Problem statement: Go through the entries and say how many lines contain the string "black". The number is the whole answer.

====== Entries shown ======

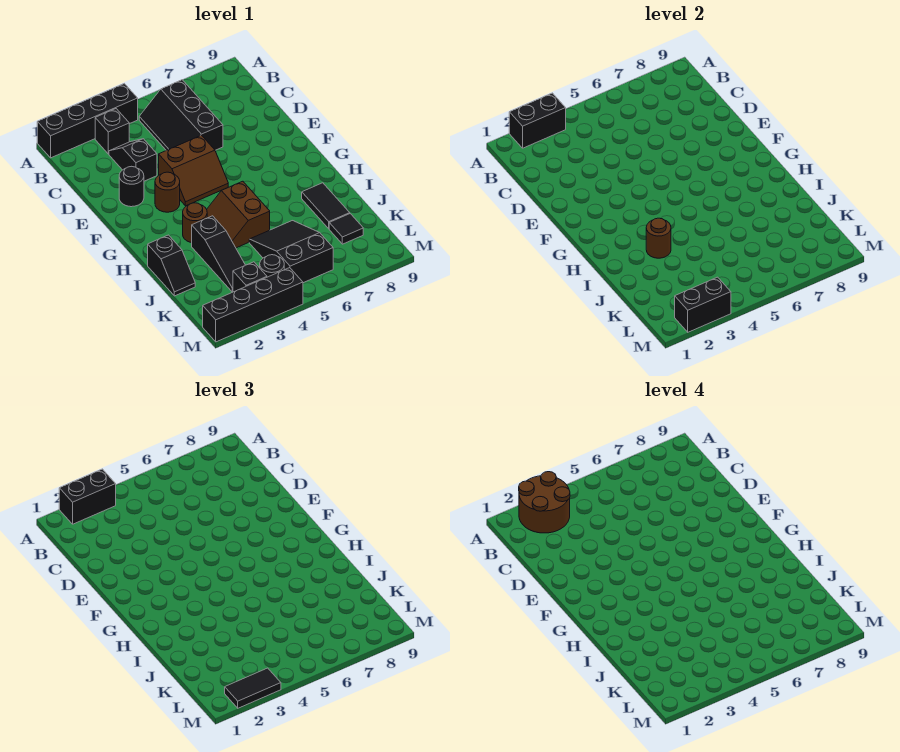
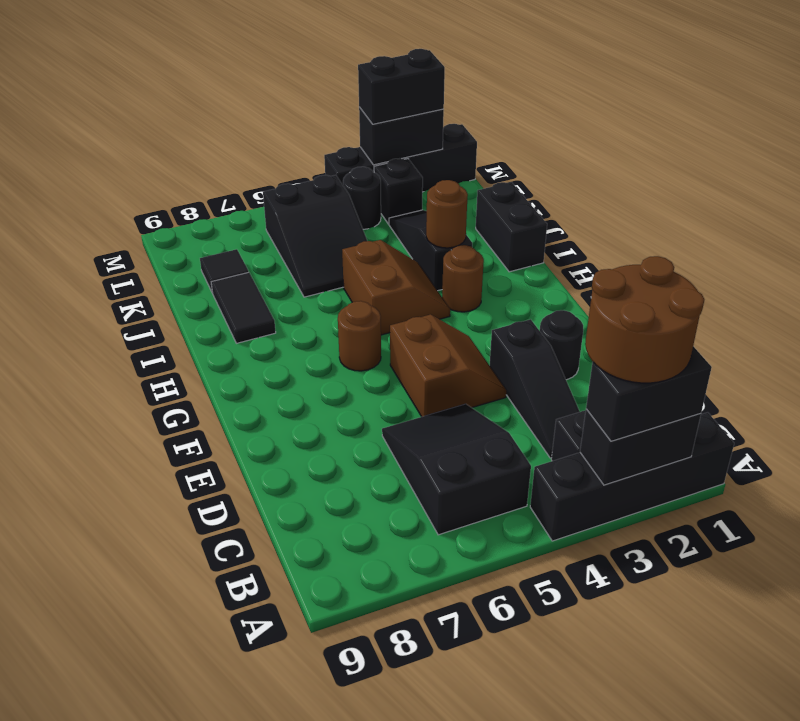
black slope B5:D6 level 1 top 6 -> black slope B5:D6 level 1 top B
black slope C3:D3 level 1 top D -> black slope C3:E3 level 1 top E
brown slope E4:F5 level 1 top E -> brown slope E4:F5 level 1 top 5
brown round brick F3 level 1 -> brown round brick G6 level 1
black slope I1:J1 level 1 top I -> black brick I1:J1 level 1
black tile M2:M3 level 3 -> black brick M2:M3 level 3

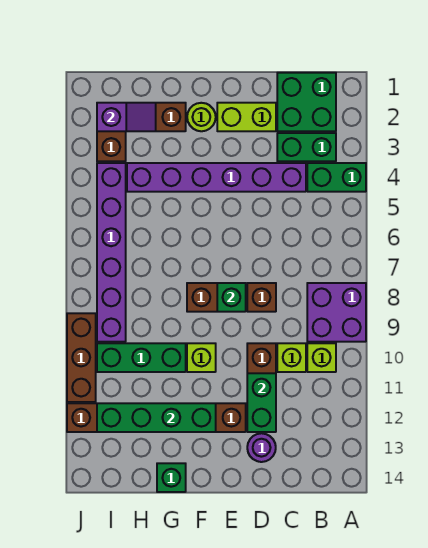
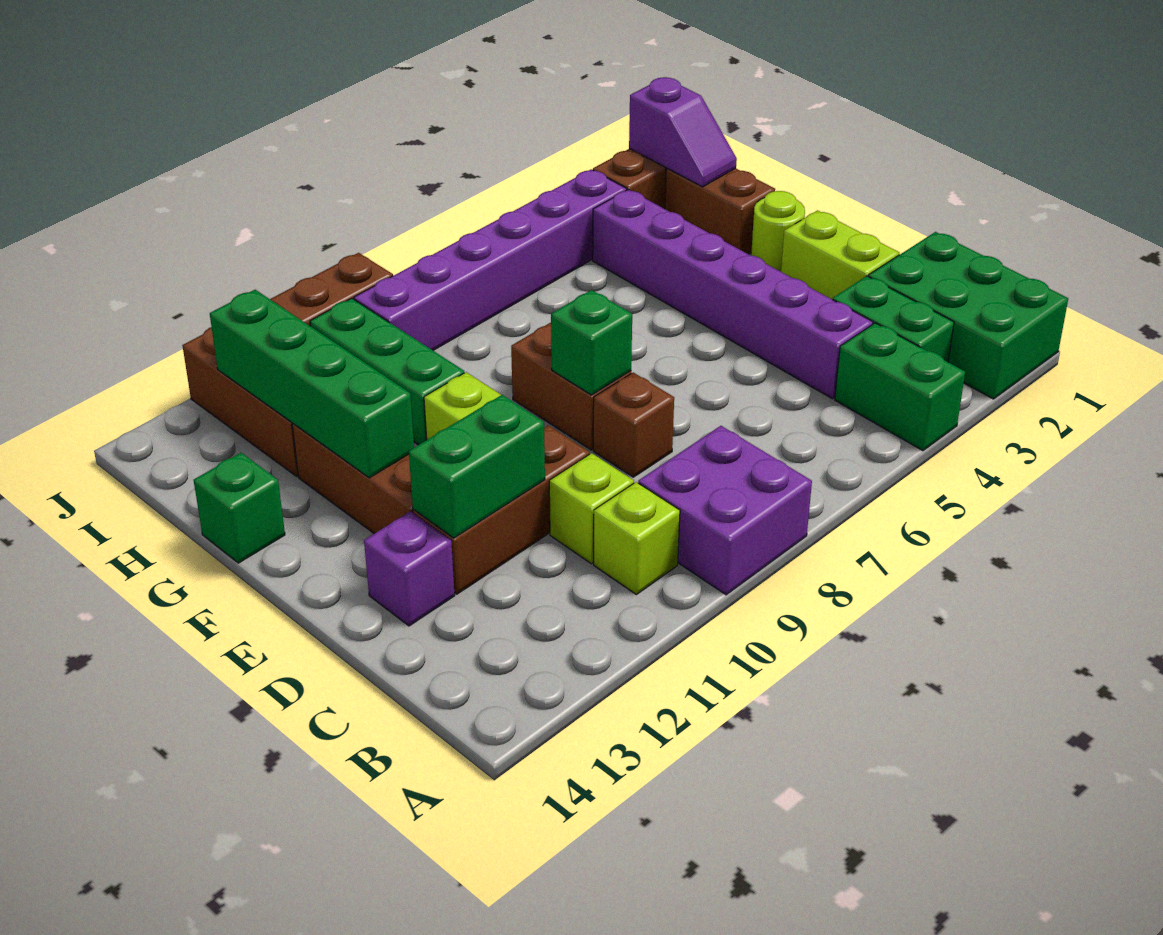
green brick B1:C2 level 1 -> green brick A1:C2 level 1
purple round brick D13 level 1 -> purple brick D13 level 1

======

Solved exercise: 4